(Your instructions):
In the entries below, spot each line with the word "power" and copy it.
*** Data supplied Section Begins ***
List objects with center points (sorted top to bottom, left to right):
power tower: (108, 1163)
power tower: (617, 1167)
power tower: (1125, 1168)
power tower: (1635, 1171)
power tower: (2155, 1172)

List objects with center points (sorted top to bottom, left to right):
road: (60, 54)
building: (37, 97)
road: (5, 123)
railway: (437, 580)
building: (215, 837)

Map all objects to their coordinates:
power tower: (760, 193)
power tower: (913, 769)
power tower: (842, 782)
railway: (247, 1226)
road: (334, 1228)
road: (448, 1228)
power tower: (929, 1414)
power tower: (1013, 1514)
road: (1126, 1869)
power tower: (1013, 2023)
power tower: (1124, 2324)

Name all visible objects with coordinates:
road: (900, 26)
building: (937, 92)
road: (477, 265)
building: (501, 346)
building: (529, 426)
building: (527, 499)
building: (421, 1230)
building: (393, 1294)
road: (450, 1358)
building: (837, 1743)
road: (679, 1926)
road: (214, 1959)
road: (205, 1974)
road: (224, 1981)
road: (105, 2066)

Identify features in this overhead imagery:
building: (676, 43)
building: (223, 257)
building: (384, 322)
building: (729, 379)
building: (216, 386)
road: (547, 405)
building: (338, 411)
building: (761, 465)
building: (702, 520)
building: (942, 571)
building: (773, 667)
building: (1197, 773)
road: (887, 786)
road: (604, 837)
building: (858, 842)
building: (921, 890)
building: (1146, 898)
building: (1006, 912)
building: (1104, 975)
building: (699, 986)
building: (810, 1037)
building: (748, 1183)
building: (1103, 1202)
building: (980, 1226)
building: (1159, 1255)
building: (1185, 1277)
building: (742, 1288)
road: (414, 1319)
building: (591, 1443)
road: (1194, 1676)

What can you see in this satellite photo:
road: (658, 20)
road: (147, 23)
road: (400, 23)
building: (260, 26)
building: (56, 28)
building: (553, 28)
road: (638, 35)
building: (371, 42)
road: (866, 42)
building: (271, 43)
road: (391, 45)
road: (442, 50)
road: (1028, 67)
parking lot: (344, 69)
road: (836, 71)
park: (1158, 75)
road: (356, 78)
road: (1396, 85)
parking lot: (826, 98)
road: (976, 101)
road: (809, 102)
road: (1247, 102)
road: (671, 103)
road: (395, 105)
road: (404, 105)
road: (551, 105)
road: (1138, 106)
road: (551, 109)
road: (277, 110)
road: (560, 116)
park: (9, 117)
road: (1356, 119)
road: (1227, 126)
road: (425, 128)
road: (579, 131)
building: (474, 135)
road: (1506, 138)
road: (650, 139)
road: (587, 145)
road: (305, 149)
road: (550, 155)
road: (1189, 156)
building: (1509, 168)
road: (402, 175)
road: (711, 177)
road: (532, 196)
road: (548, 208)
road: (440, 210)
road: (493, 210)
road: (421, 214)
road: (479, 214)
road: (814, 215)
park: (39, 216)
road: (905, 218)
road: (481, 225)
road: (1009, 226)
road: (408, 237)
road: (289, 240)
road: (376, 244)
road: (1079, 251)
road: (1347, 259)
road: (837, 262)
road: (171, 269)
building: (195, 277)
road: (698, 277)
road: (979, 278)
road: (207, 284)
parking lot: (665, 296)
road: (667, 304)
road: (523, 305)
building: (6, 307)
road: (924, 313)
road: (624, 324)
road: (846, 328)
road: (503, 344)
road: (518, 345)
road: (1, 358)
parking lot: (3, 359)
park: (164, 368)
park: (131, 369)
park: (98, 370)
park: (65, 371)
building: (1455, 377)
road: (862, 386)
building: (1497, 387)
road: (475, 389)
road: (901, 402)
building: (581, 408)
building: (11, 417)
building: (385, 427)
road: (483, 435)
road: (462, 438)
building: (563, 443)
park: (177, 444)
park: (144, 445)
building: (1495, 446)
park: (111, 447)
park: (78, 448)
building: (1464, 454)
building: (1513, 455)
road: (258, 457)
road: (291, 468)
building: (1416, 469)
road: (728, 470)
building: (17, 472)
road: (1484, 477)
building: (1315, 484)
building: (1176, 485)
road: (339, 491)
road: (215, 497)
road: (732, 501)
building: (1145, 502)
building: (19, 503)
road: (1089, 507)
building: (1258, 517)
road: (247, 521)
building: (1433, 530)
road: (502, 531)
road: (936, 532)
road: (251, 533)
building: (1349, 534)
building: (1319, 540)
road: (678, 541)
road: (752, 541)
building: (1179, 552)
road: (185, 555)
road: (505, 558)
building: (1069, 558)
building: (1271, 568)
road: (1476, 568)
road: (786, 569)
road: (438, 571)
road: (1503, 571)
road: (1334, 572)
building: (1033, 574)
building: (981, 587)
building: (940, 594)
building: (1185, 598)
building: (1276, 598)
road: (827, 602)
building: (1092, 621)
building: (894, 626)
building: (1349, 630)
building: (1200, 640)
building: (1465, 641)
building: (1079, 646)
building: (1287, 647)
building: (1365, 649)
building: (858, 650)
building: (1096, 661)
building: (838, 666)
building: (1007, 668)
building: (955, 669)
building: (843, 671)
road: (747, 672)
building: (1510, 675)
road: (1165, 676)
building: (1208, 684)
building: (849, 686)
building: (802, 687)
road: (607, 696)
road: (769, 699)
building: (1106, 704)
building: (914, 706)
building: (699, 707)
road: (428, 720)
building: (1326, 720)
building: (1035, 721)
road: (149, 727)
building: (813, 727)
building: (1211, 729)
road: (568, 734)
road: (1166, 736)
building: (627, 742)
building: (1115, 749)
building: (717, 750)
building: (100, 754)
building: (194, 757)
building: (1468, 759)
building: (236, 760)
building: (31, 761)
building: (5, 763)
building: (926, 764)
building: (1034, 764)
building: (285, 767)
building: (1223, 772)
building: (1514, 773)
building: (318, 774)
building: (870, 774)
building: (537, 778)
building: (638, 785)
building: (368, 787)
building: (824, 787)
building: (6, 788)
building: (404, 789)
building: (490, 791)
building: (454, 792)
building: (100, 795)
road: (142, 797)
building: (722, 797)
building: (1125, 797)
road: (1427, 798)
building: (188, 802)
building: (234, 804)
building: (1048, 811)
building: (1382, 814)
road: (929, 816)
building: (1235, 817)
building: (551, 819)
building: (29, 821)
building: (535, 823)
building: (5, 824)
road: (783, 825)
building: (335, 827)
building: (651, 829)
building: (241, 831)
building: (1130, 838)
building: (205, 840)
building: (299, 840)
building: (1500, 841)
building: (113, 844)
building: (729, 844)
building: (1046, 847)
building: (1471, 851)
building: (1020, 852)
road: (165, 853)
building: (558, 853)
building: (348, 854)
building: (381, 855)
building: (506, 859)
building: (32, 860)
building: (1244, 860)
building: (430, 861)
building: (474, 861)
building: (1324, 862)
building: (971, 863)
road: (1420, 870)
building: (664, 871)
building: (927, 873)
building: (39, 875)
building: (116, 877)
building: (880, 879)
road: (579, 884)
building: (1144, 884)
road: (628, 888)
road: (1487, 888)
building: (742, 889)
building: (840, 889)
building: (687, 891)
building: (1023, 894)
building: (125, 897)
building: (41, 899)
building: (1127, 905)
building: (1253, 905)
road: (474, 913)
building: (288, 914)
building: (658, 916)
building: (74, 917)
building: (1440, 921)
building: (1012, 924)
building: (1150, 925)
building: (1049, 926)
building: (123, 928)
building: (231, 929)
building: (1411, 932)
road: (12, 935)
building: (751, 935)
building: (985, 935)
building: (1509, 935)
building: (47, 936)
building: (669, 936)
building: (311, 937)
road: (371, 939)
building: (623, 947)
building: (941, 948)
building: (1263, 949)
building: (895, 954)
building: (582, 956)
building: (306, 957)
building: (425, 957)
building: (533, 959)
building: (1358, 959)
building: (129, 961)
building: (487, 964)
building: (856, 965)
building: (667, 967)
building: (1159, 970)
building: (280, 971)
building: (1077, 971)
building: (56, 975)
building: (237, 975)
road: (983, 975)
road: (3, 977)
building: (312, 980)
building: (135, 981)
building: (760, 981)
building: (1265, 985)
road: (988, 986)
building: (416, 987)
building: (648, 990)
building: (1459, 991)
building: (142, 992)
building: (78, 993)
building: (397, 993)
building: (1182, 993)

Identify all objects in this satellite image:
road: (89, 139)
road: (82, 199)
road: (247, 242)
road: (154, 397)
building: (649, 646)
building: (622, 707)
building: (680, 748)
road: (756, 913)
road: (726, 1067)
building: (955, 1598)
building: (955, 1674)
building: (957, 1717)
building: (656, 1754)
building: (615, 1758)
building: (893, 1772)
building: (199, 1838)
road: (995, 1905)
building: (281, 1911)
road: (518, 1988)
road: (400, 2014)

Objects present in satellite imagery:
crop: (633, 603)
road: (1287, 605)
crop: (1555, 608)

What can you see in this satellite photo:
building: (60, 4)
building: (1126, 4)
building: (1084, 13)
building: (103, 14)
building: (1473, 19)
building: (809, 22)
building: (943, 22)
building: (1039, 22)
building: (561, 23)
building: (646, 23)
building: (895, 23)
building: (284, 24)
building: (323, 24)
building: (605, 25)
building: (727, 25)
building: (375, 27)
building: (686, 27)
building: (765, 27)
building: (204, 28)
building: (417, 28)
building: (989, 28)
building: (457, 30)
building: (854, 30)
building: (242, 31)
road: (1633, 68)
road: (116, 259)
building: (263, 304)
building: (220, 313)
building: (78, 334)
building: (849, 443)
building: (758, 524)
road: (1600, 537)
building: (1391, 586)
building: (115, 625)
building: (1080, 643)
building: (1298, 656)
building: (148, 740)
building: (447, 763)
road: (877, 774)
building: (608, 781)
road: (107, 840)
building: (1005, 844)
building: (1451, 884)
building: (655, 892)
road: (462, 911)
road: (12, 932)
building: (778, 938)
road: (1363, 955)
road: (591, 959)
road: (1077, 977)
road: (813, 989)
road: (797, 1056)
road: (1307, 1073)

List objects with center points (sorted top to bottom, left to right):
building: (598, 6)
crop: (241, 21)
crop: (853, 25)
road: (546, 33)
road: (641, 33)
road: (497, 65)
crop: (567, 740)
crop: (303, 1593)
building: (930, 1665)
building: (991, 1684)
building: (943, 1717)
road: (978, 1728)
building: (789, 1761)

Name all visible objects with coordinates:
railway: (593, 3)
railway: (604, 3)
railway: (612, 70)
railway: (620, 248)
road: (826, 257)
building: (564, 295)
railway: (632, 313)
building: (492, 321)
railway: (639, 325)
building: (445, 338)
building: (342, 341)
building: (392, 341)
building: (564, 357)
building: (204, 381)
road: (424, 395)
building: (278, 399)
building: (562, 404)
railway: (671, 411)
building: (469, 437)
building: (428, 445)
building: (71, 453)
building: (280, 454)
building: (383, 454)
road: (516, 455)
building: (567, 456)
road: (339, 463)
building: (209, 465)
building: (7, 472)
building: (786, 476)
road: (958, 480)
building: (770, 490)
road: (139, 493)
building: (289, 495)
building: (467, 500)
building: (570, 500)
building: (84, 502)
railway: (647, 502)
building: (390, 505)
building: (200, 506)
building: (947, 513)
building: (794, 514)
*** Data supplied Section Ends ***
(Task response):
power tower: (108, 1163)
power tower: (617, 1167)
power tower: (1125, 1168)
power tower: (1635, 1171)
power tower: (2155, 1172)
power tower: (760, 193)
power tower: (913, 769)
power tower: (842, 782)
power tower: (929, 1414)
power tower: (1013, 1514)
power tower: (1013, 2023)
power tower: (1124, 2324)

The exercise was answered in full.